TASK TO COMPLETE: Once you reach the line containing "(244, 215) = (321, 93): white donut -> none" in the data below, restate each line word for word up to and including the one containing "(411, 159) = (403, 143): grey".

INPUT:
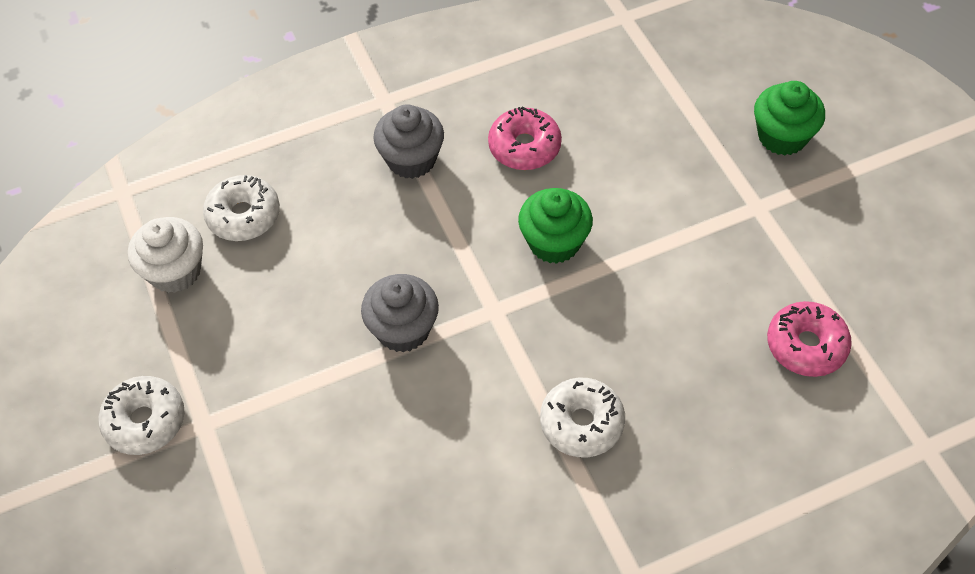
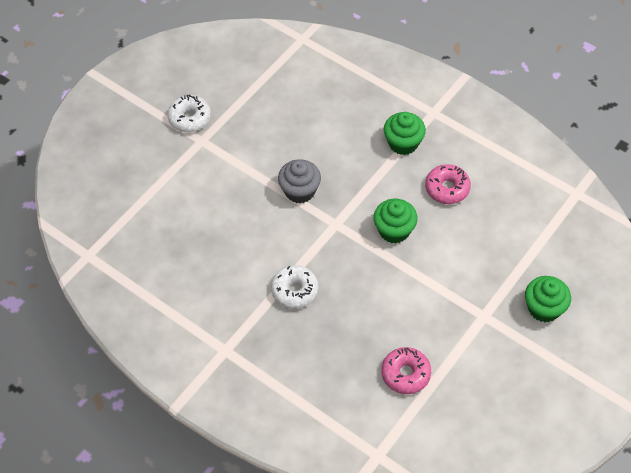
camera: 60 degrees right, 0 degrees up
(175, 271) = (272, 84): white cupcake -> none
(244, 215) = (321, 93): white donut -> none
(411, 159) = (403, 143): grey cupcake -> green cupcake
---
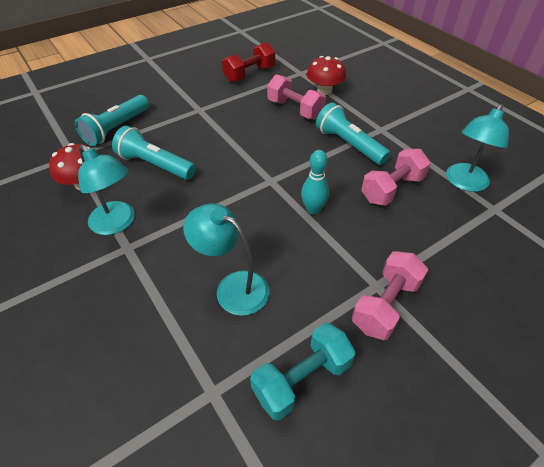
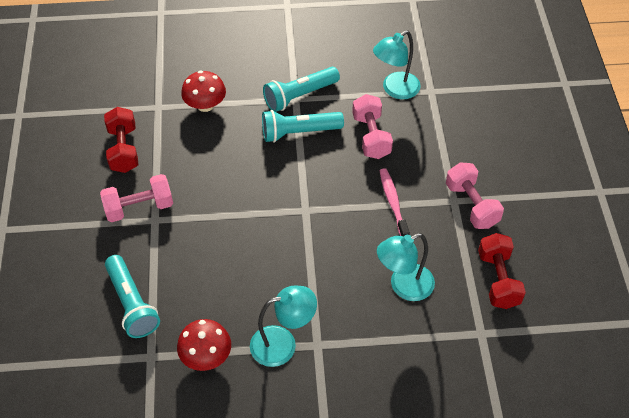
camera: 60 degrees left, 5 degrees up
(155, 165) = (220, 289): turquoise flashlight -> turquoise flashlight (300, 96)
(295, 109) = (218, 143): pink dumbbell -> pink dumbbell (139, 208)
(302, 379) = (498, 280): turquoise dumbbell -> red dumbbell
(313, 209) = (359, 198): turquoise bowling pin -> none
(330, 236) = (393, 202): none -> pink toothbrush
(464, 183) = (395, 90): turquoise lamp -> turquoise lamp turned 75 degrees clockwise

TASK RESULT:
(244, 215) = (321, 93): white donut -> none
(411, 159) = (403, 143): grey cupcake -> green cupcake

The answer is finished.